Write out the lines starting at the one that holds "purple ball [299,336,353,389]" and ending with the final line of the data, exactly and with no others.

### INPUT RECORDS
╭──
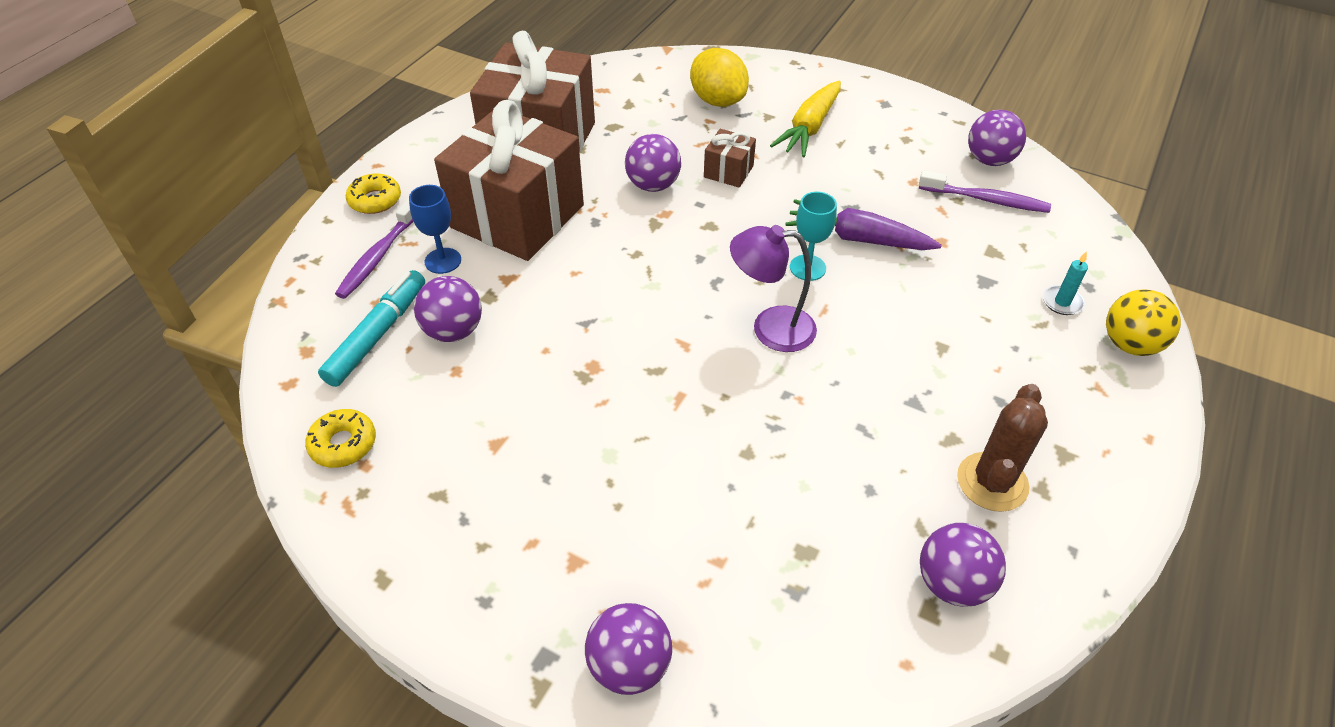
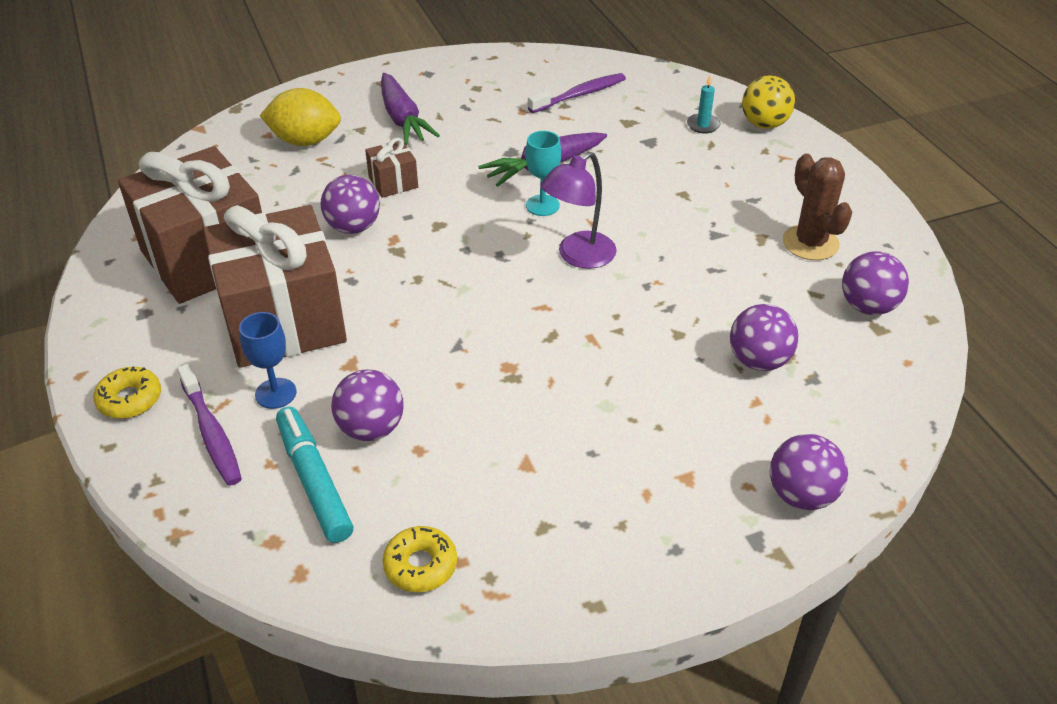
camera: 50 degrees left, 5 degrees down
yellow carrot [770,81,841,157] -> purple carrot [381,73,440,145]
purple ball [968,110,1026,166] -> purple ball moved to [730,304,799,371]

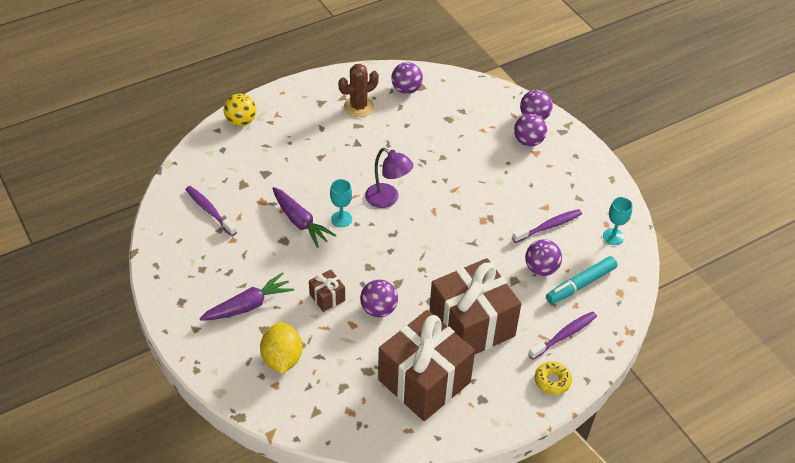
camera: 100 degrees left, 5 degrees up
blue goblet [239,312,296,409] -> none
yellow donut [382,526,457,592] -> turquoise goblet [603,197,633,245]
turquoise candle [687,76,720,134] -> none
purple ball [730,304,799,371] -> purple ball moved to [514,113,547,146]
none -> purple toothbrush [512,209,582,243]

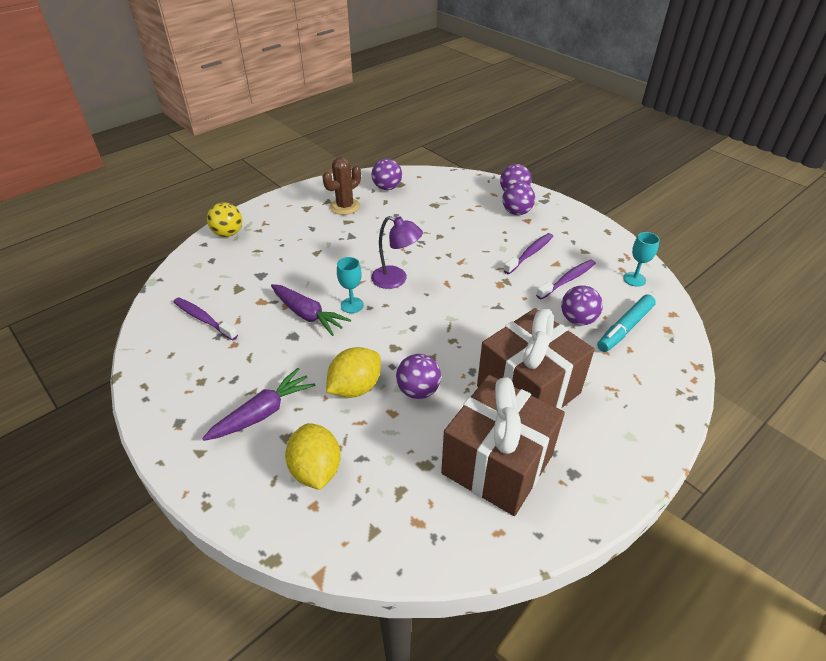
camera: 10 degrees left, 5 degrees down
brown gift [309,270,345,312] -> yellow lemon [326,347,381,398]
purple toothbrush [528,311,597,360] -> purple toothbrush moved to [504,233,553,274]
yellow donut [535,361,572,395] -> none

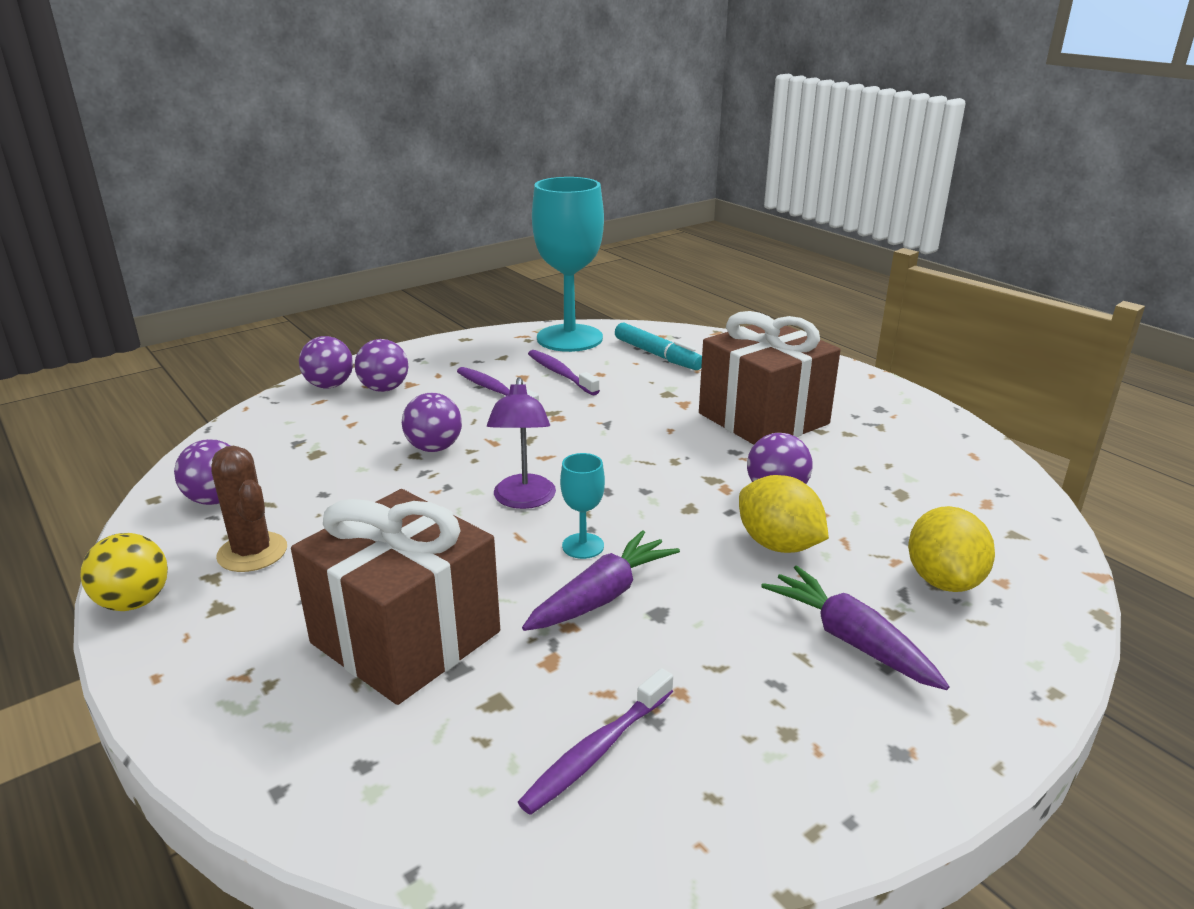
camera: 85 degrees left, 15 degrees down
yellow ball [207,202,242,237] -> yellow ball moved to [80,533,168,611]
yellow lemon [285,423,341,490] -> yellow lemon turned 75 degrees counterclockwise [908,506,995,592]
purple lamp [371,216,423,289] -> purple lamp turned 150 degrees clockwise [487,377,556,509]
brown gift [441,375,565,516] -> brown gift moved to [291,489,500,705]
purple ball [561,285,603,325] -> purple ball moved to [402,393,462,452]
turquoise goblet [623,232,660,287] -> turquoise goblet [532,177,604,352], size x2.38

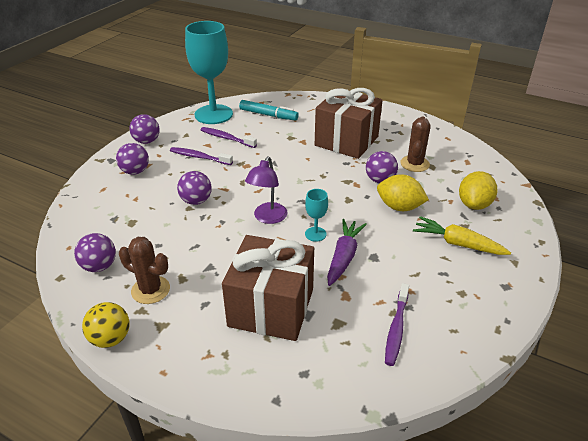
camera: 25 degrees left, 10 degrees up
purple ball [299,336,353,389] -> purple ball moved to [129,114,160,144]
purple lamp [487,377,556,509] -> purple lamp turned 45 degrees clockwise [245,156,287,224]
purple carrot [761,565,949,690] -> yellow carrot [413,216,511,255]
yellow lemon [908,506,995,592] -> yellow lemon turned 45 degrees clockwise [459,171,498,210]
none -> brown cactus [400,116,431,172]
╰──
### COMPLETED TASK
purple ball [299,336,353,389] -> purple ball moved to [129,114,160,144]
purple lamp [487,377,556,509] -> purple lamp turned 45 degrees clockwise [245,156,287,224]
purple carrot [761,565,949,690] -> yellow carrot [413,216,511,255]
yellow lemon [908,506,995,592] -> yellow lemon turned 45 degrees clockwise [459,171,498,210]
none -> brown cactus [400,116,431,172]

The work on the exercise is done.